PROBLEM TO WORK ON ::
Drop the images, then output the listing exactly.

TASK MATERIAL ::
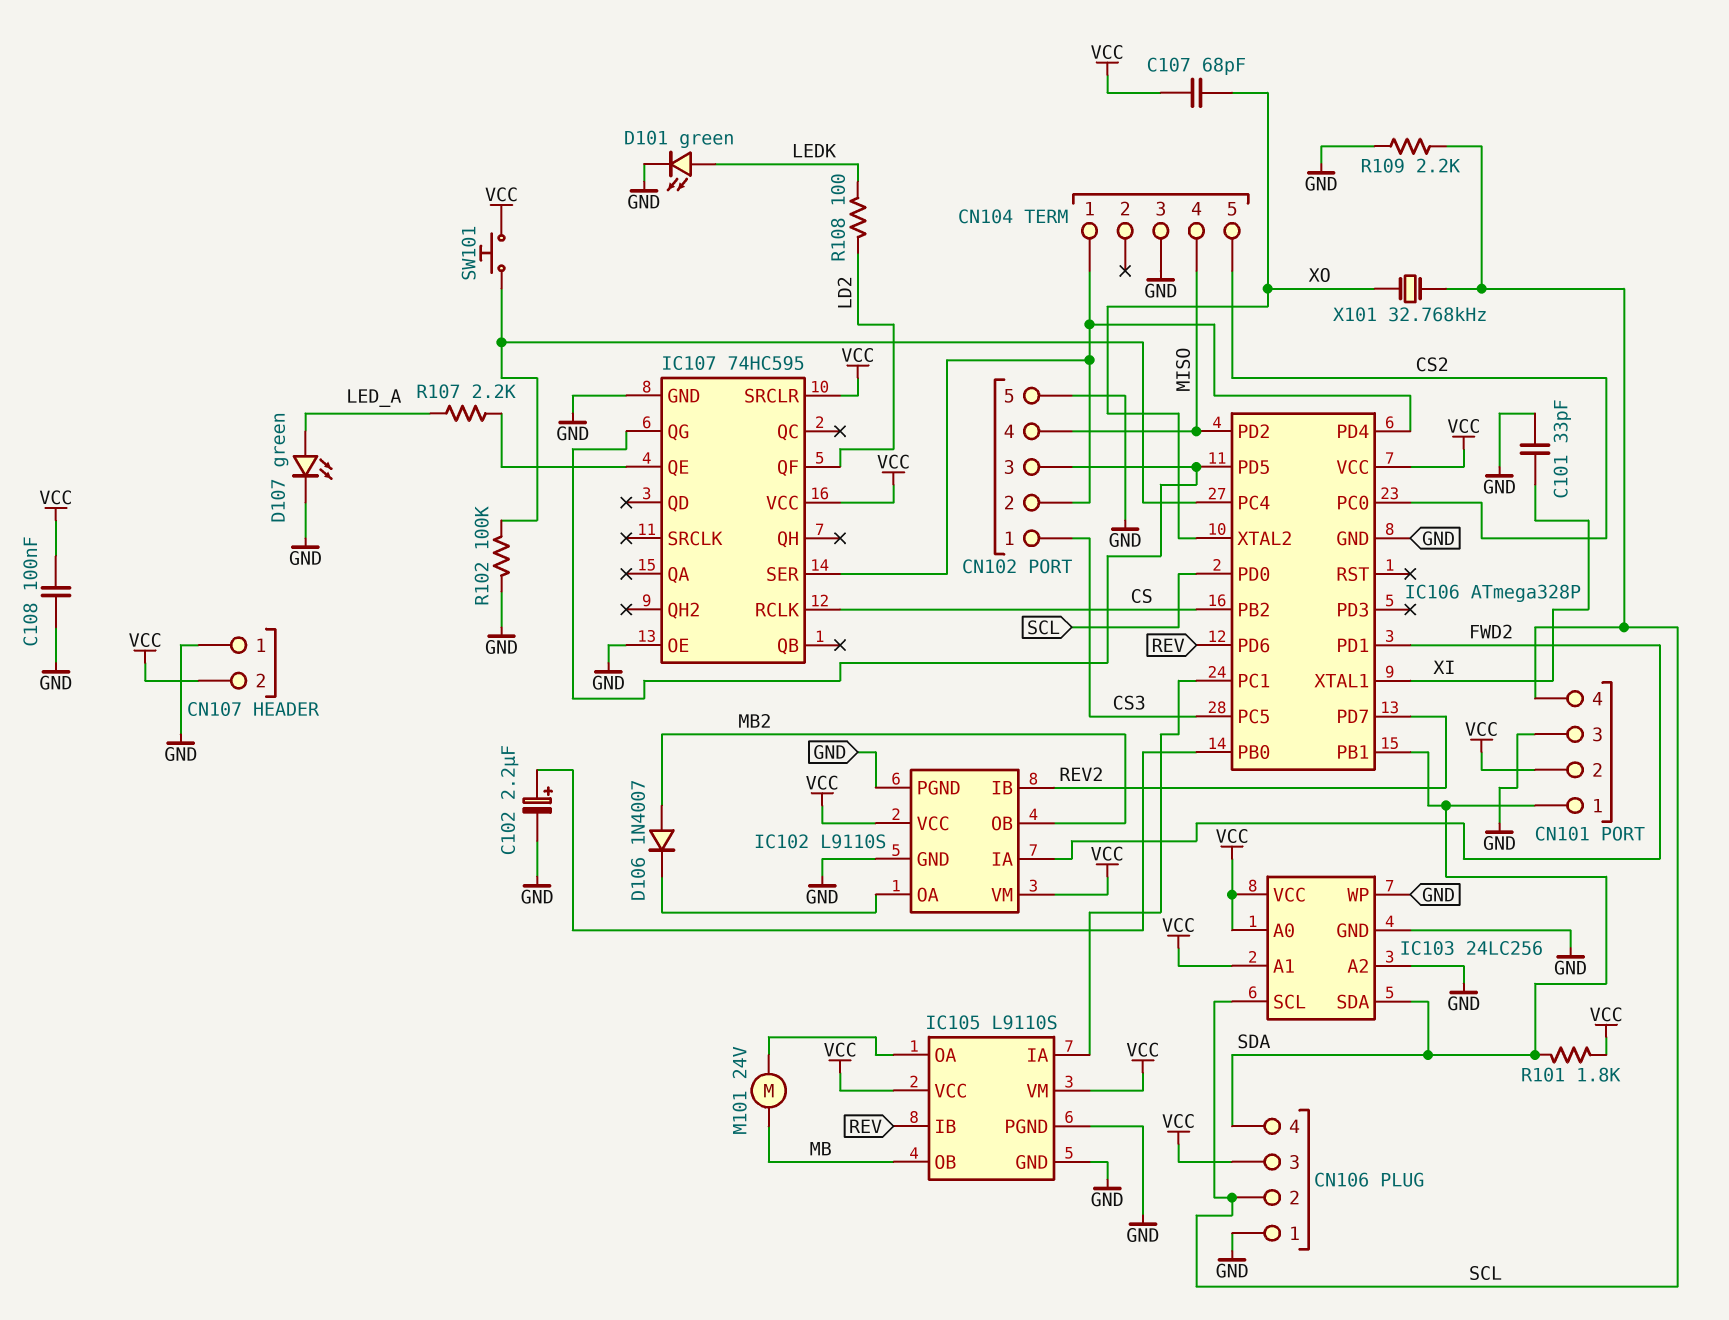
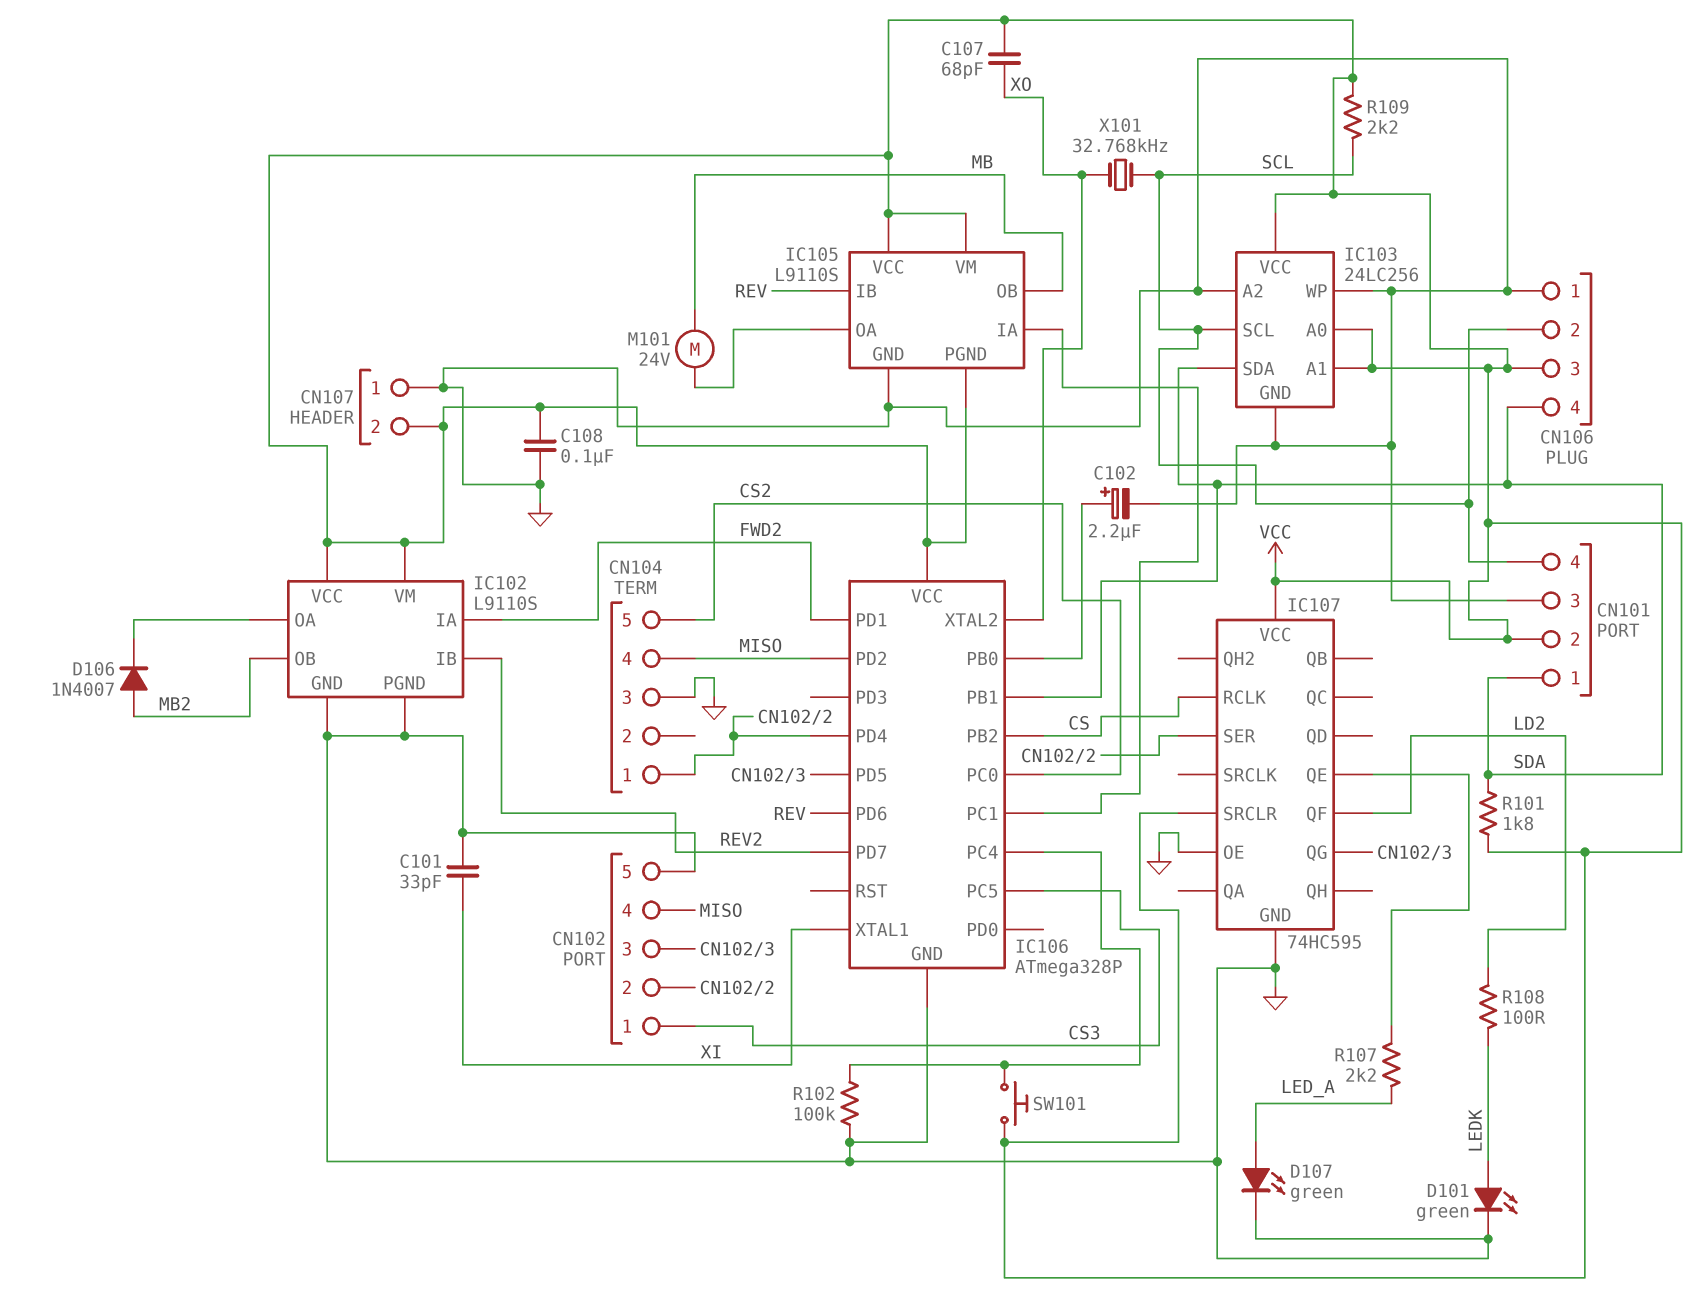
IC105 pin PGND: GND -> VCC
IC106 pin PD0: SCL -> none
R109: 2.2k (GND, SCL) -> 2.2k (SCL, VCC)

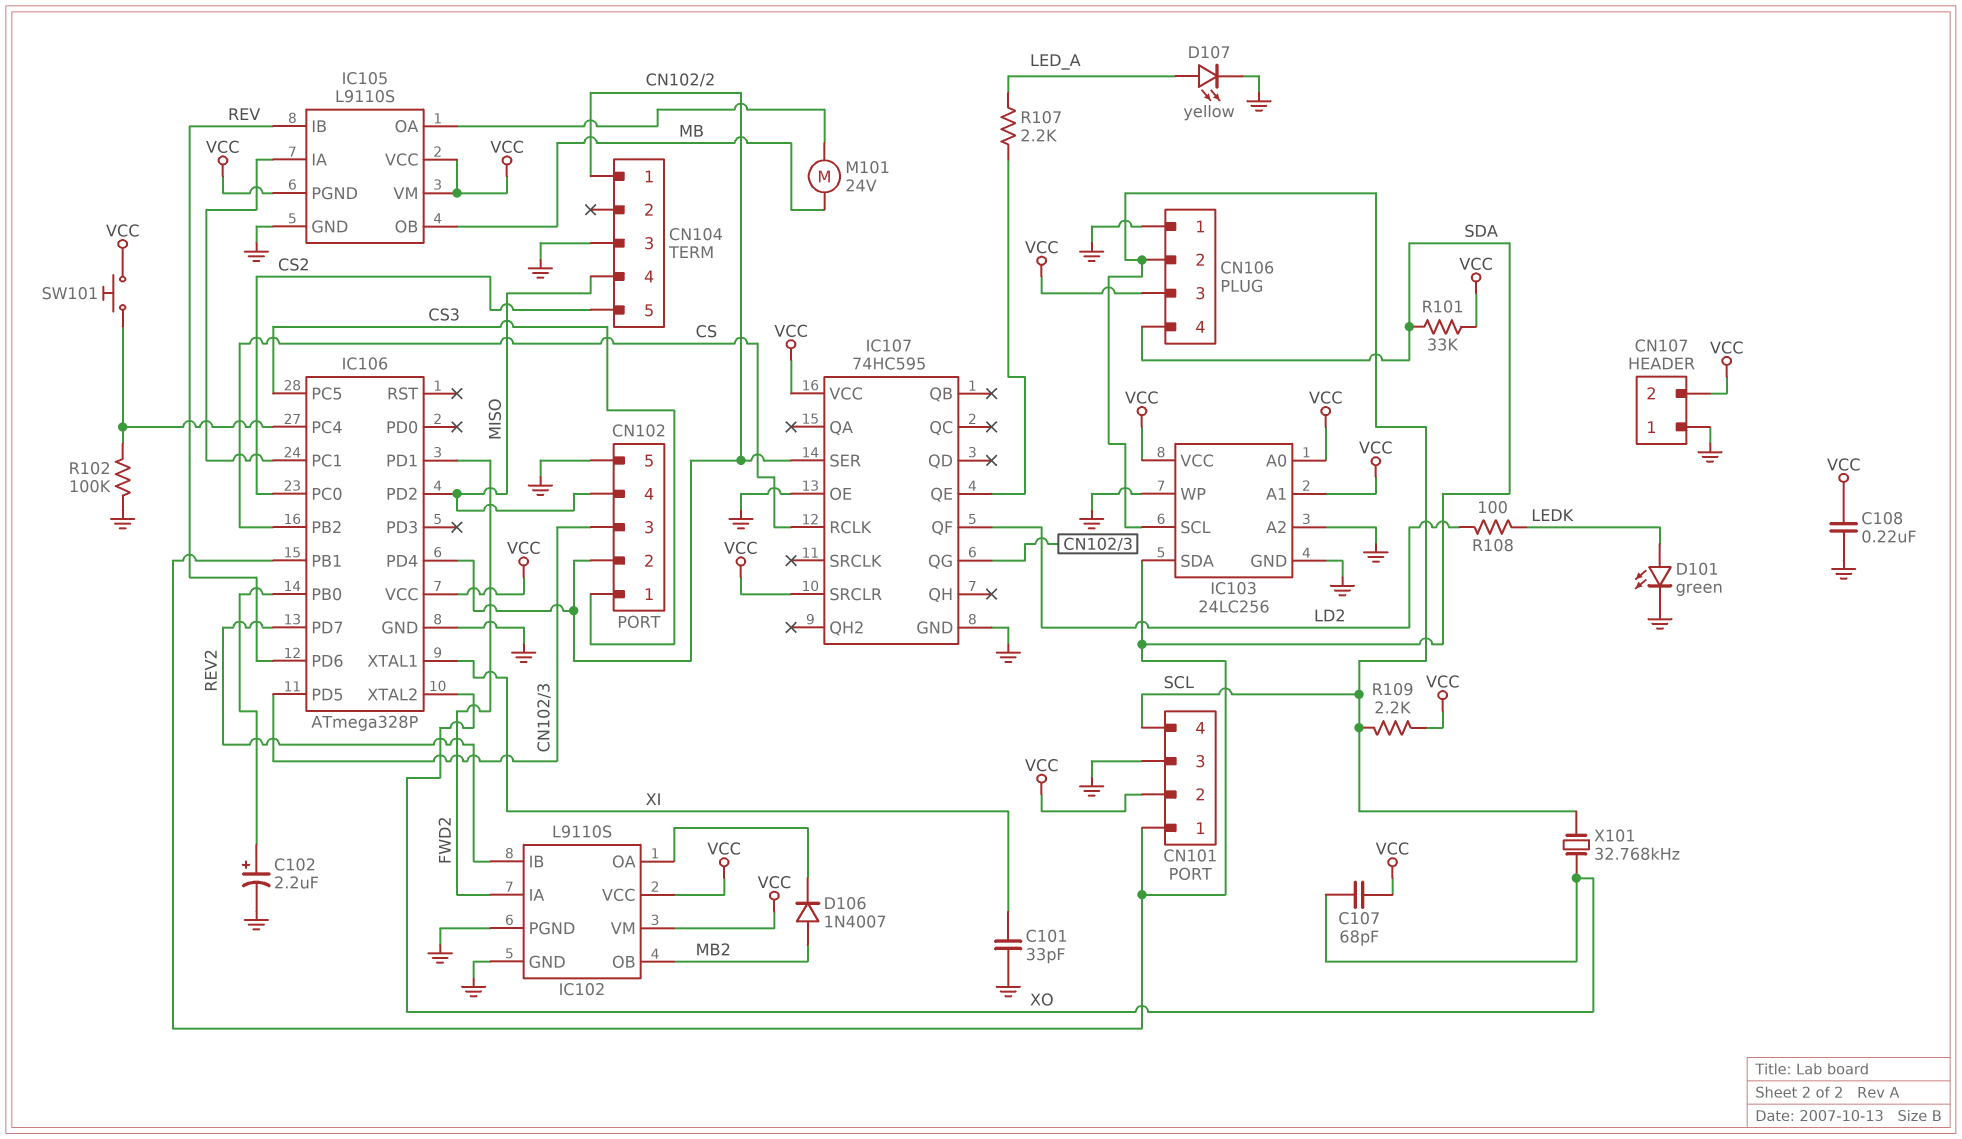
C108: 100nF (GND, VCC) -> 220nF (GND, VCC)
D107: LED green (A LED_A, K GND) -> LED yellow (A LED_A, K GND)
R101: 1.8k (SDA, VCC) -> 33k (SDA, VCC)

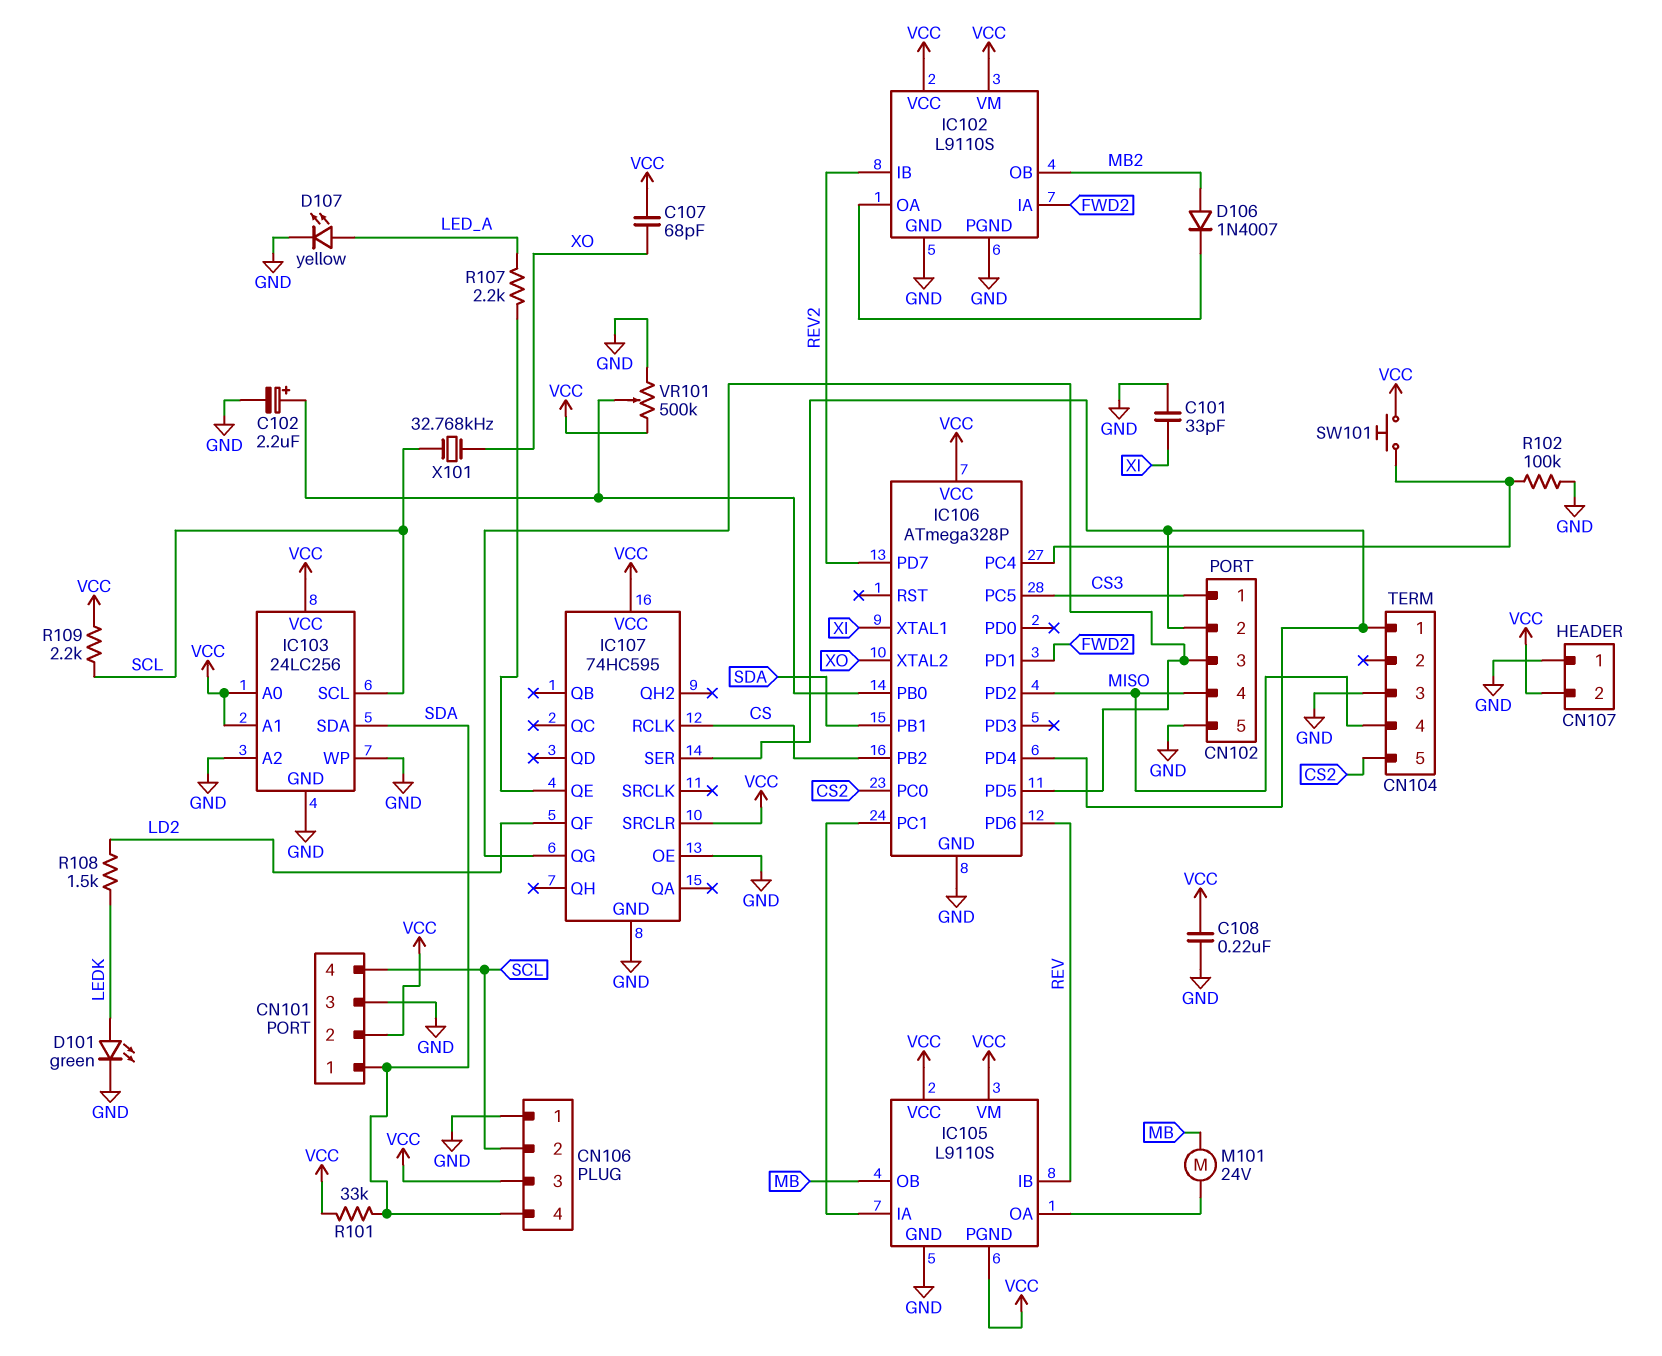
R108: 100 (LD2, LEDK) -> 1.5k (LD2, LEDK)
VR101: none -> 500k (GND, VCC, wiper IC106/PB0)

SOLUTION TO THE EXERCISE ::
IC105 pin PGND: GND -> VCC
IC106 pin PD0: SCL -> none
R109: 2.2k (GND, SCL) -> 2.2k (SCL, VCC)

C108: 100nF (GND, VCC) -> 220nF (GND, VCC)
D107: LED green (A LED_A, K GND) -> LED yellow (A LED_A, K GND)
R101: 1.8k (SDA, VCC) -> 33k (SDA, VCC)

R108: 100 (LD2, LEDK) -> 1.5k (LD2, LEDK)
VR101: none -> 500k (GND, VCC, wiper IC106/PB0)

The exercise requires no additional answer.